--- EXERCISE MATERIALS Enclosed Below ---

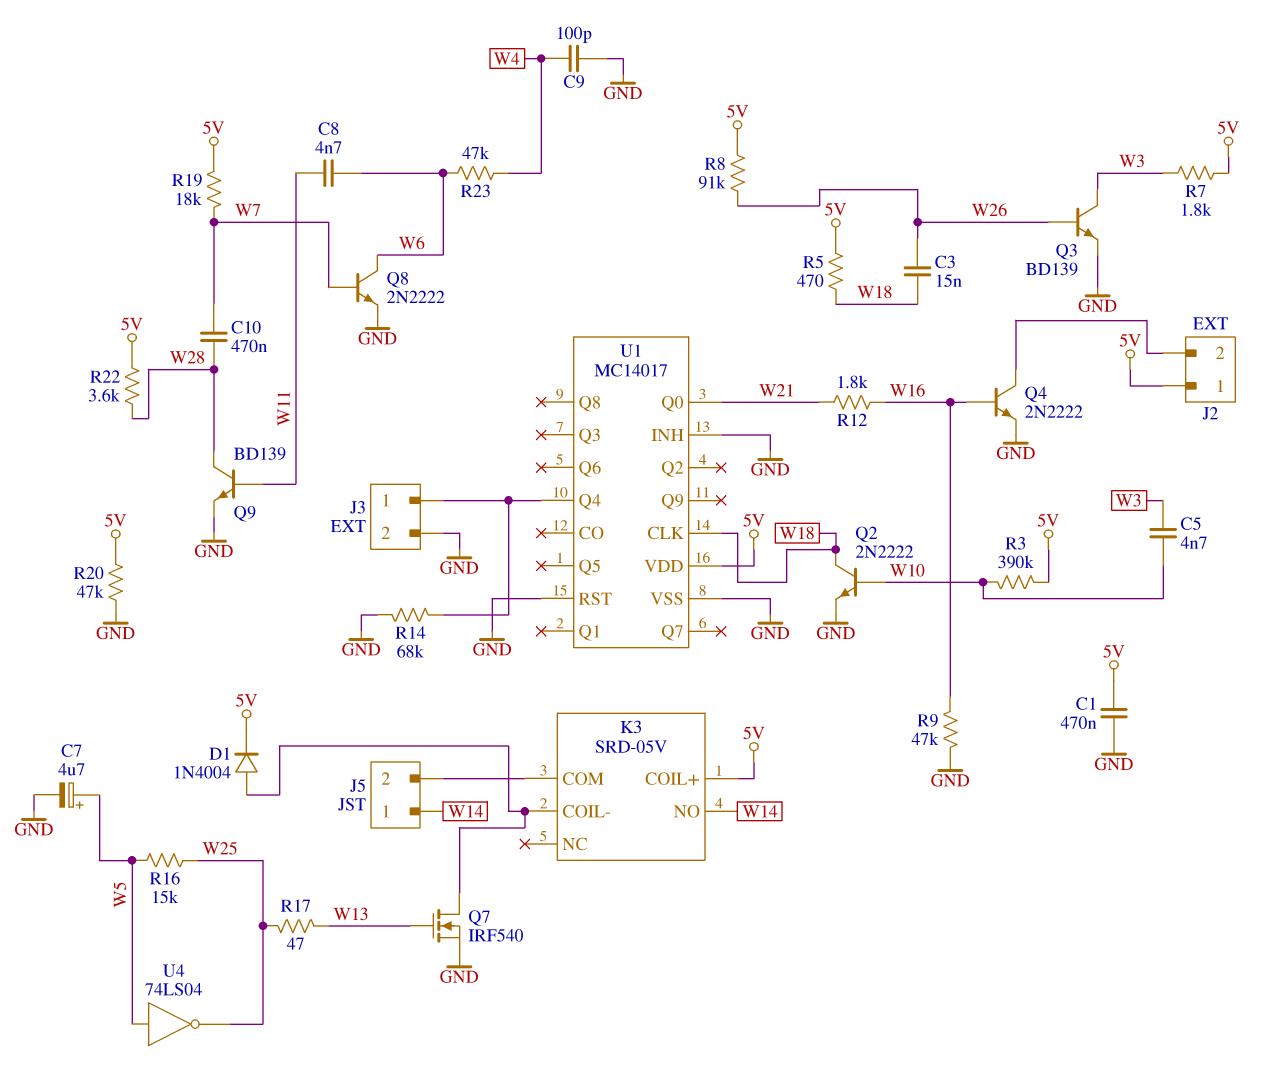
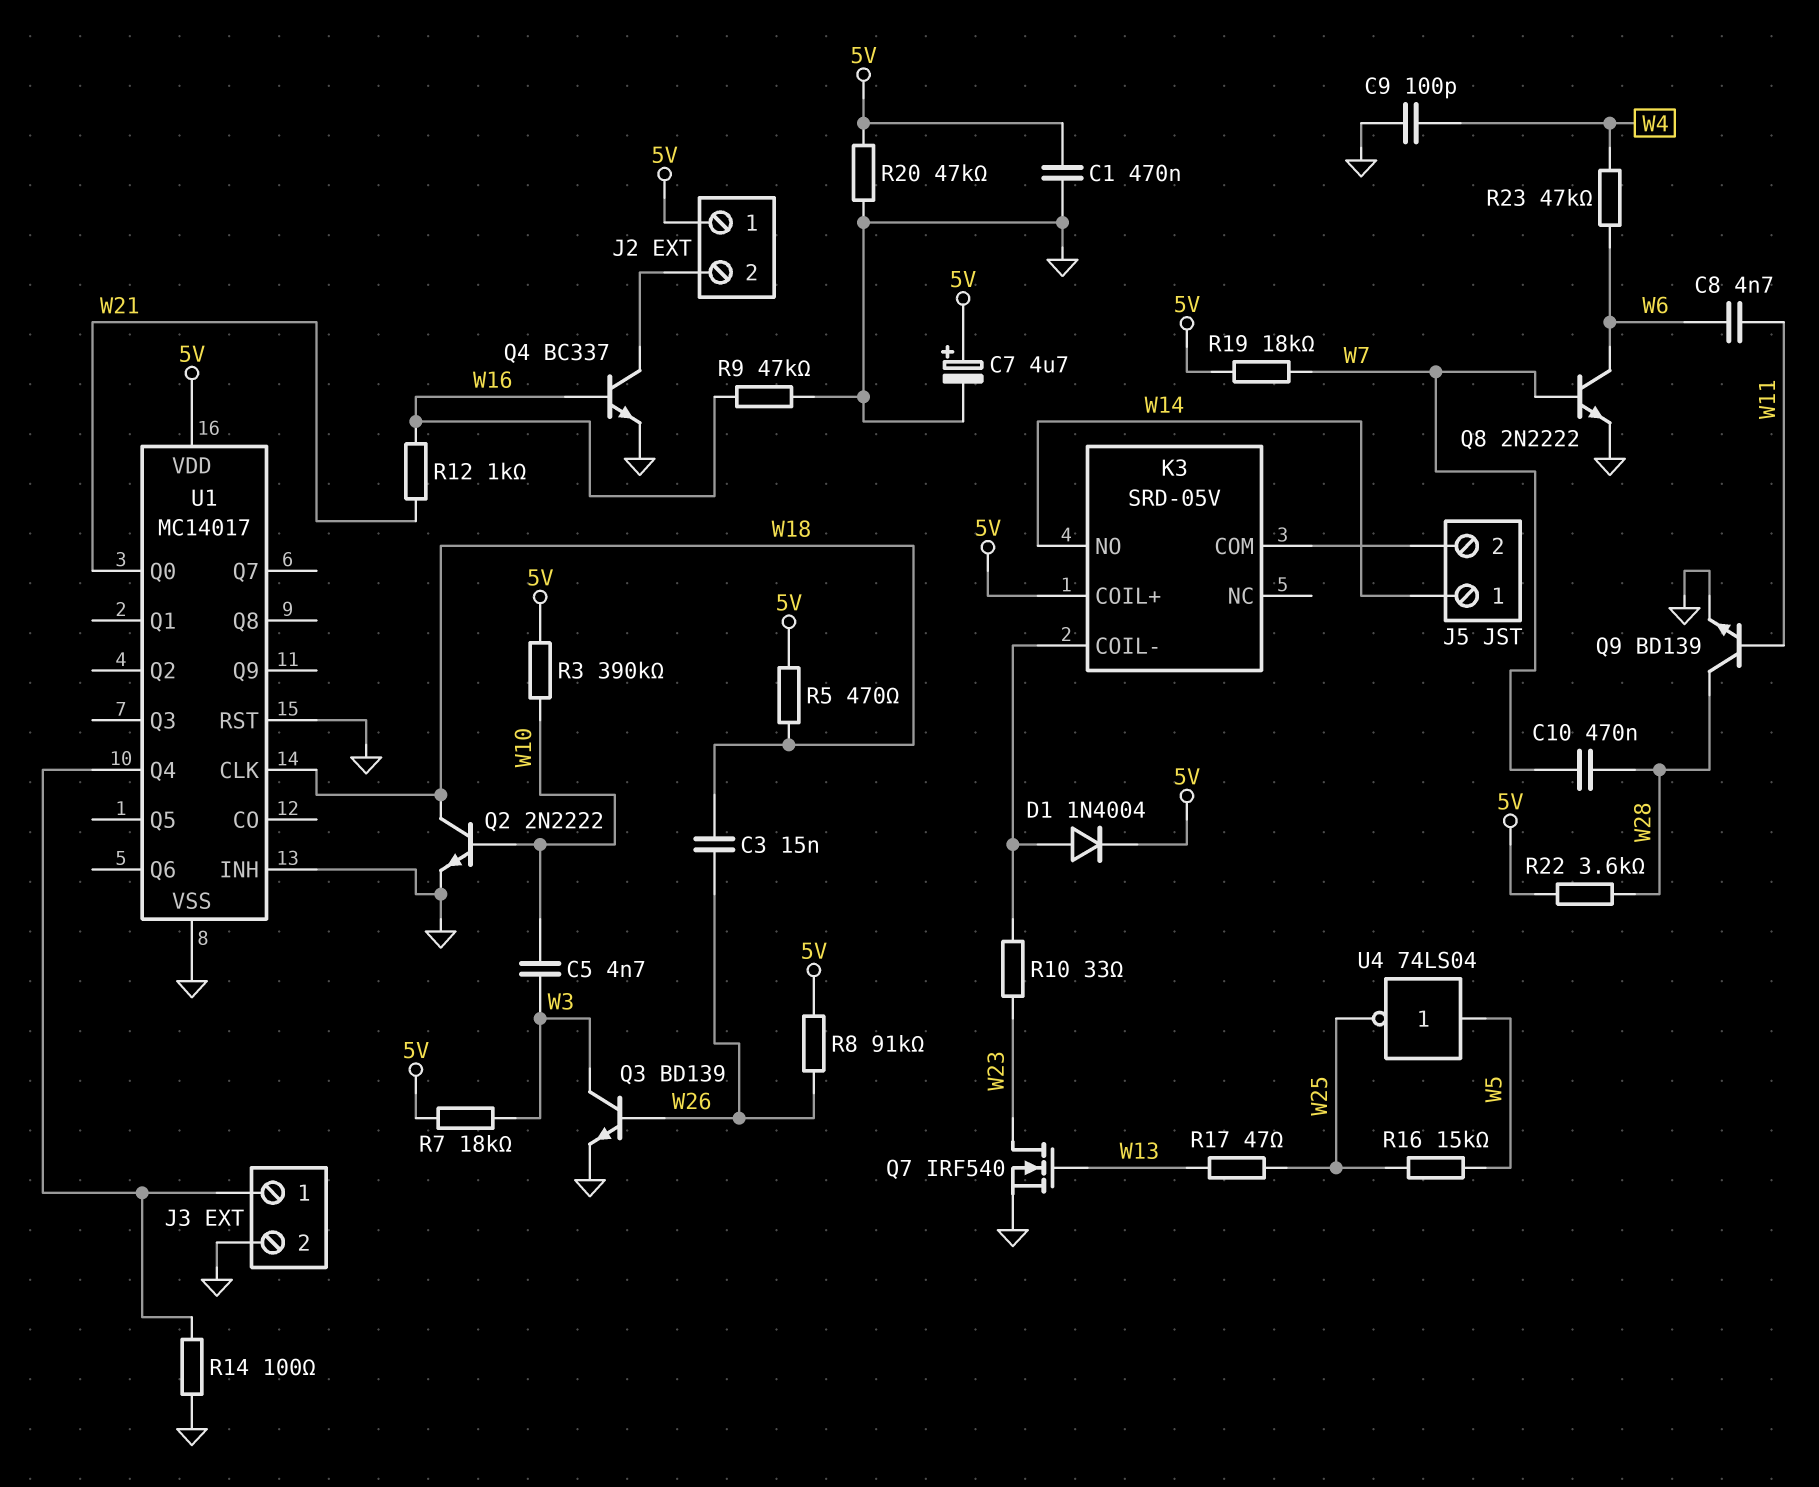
C7: 4.7uF (plus W5, minus GND) -> 4.7uF (plus 5V, minus GND)
Q4: NPN 2N2222 (B W16, C J2/2, E GND) -> NPN BC337 (B W16, C J2/2, E GND)
Q7: NMOS IRF540 (G W13, D K3/COIL-, S GND) -> NMOS IRF540 (G W13, D W23, S GND)
R7: 1.8k (5V, W3) -> 18k (5V, W3)
R10: none -> 33 (K3/COIL-, W23)
R12: 1.8k (W16, W21) -> 1k (W16, W21)
R14: 68k (GND, J3/1) -> 100 (GND, J3/1)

--- End of Enclosed EXERCISE MATERIALS ---

**TASK TO CARRY OUT**
Return the material exactly as it reads, though without the pictures it holds.

**YOUR SOLUTION**
C7: 4.7uF (plus W5, minus GND) -> 4.7uF (plus 5V, minus GND)
Q4: NPN 2N2222 (B W16, C J2/2, E GND) -> NPN BC337 (B W16, C J2/2, E GND)
Q7: NMOS IRF540 (G W13, D K3/COIL-, S GND) -> NMOS IRF540 (G W13, D W23, S GND)
R7: 1.8k (5V, W3) -> 18k (5V, W3)
R10: none -> 33 (K3/COIL-, W23)
R12: 1.8k (W16, W21) -> 1k (W16, W21)
R14: 68k (GND, J3/1) -> 100 (GND, J3/1)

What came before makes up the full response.